§ Problem
Repeat exactly every line that comes at or after the line containing "none -> yellow mouse [90,197,144,237]", through the end of the entries below.

§ Input data
^^^^^^^^^^^^^^^^

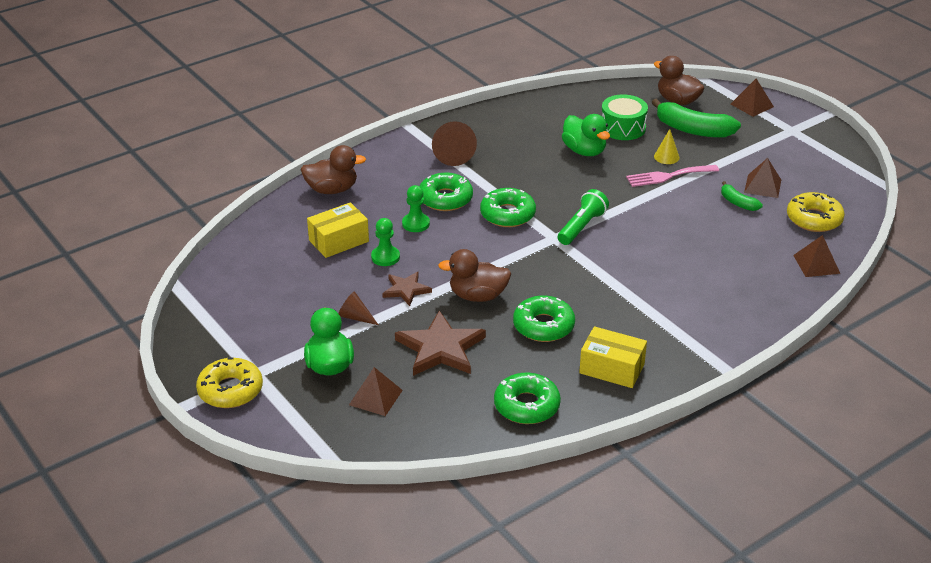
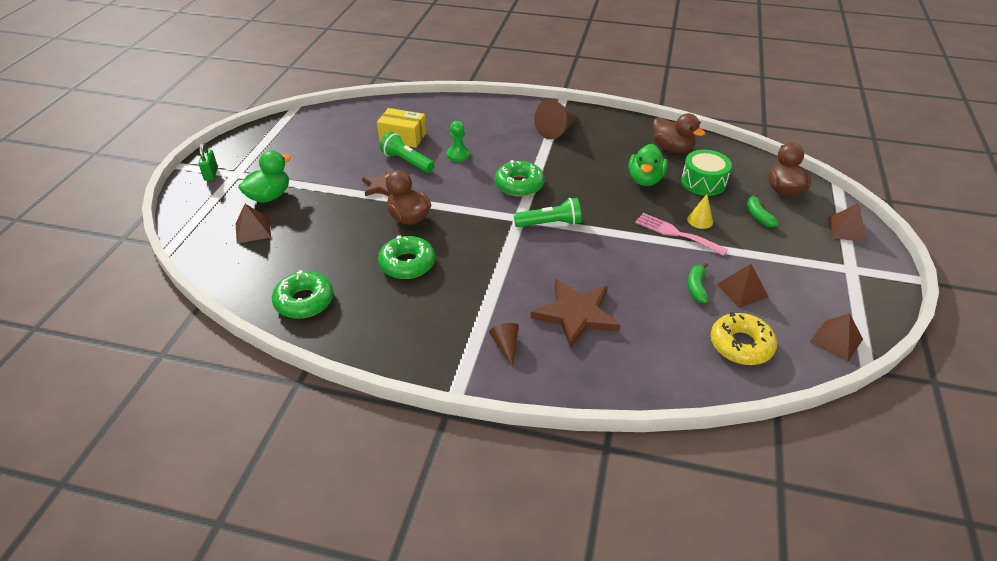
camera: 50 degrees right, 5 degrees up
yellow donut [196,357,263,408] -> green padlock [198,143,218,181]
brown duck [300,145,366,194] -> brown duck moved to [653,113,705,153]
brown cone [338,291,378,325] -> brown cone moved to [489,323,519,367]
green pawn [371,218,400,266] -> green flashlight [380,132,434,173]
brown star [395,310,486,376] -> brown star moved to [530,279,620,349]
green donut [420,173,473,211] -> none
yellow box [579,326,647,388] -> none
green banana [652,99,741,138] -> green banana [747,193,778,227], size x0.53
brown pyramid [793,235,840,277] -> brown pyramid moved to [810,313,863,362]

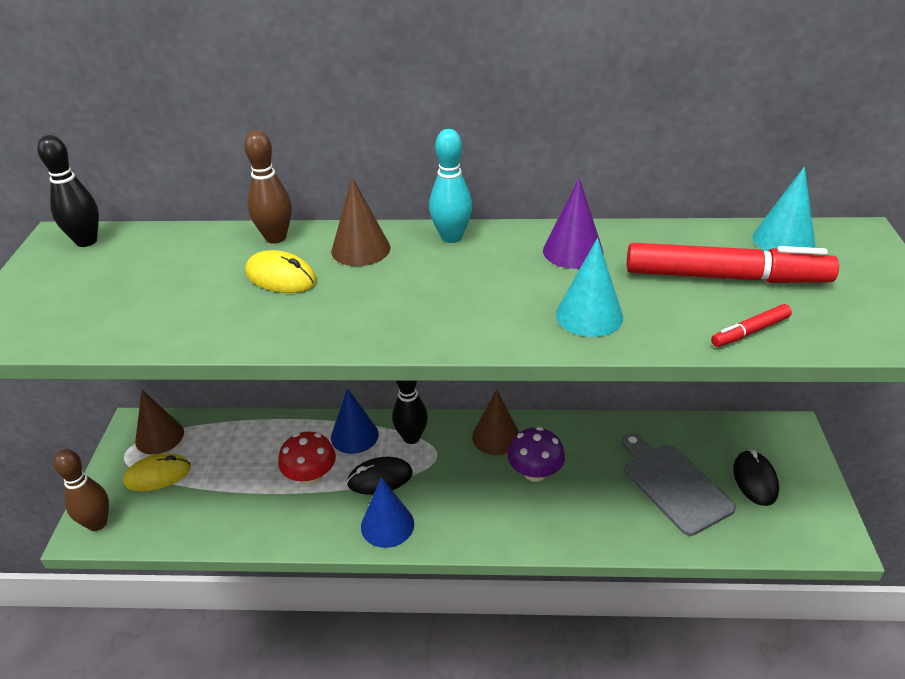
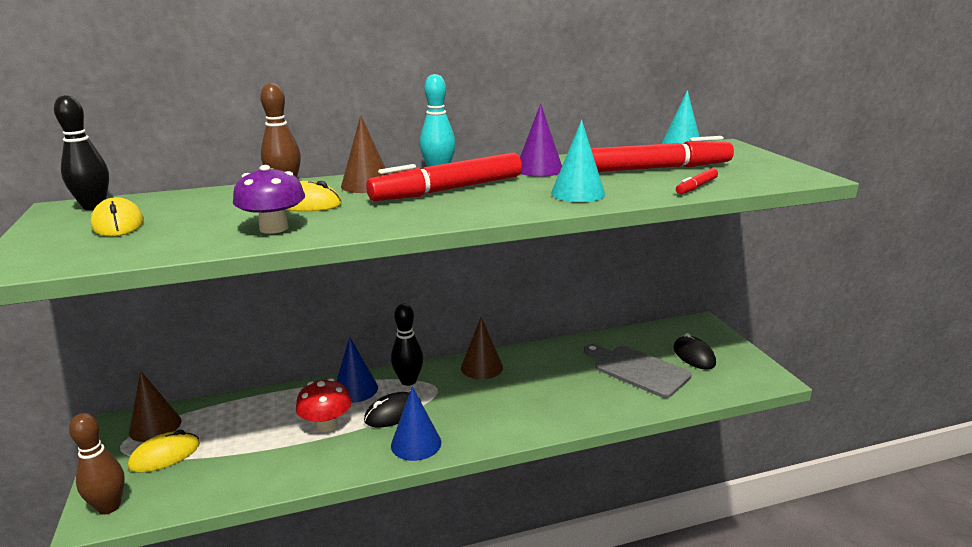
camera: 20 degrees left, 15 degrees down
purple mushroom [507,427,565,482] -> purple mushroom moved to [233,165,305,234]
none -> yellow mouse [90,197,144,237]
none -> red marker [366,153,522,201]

^^^^^^^^^^^^^^^^

§ The answer
none -> yellow mouse [90,197,144,237]
none -> red marker [366,153,522,201]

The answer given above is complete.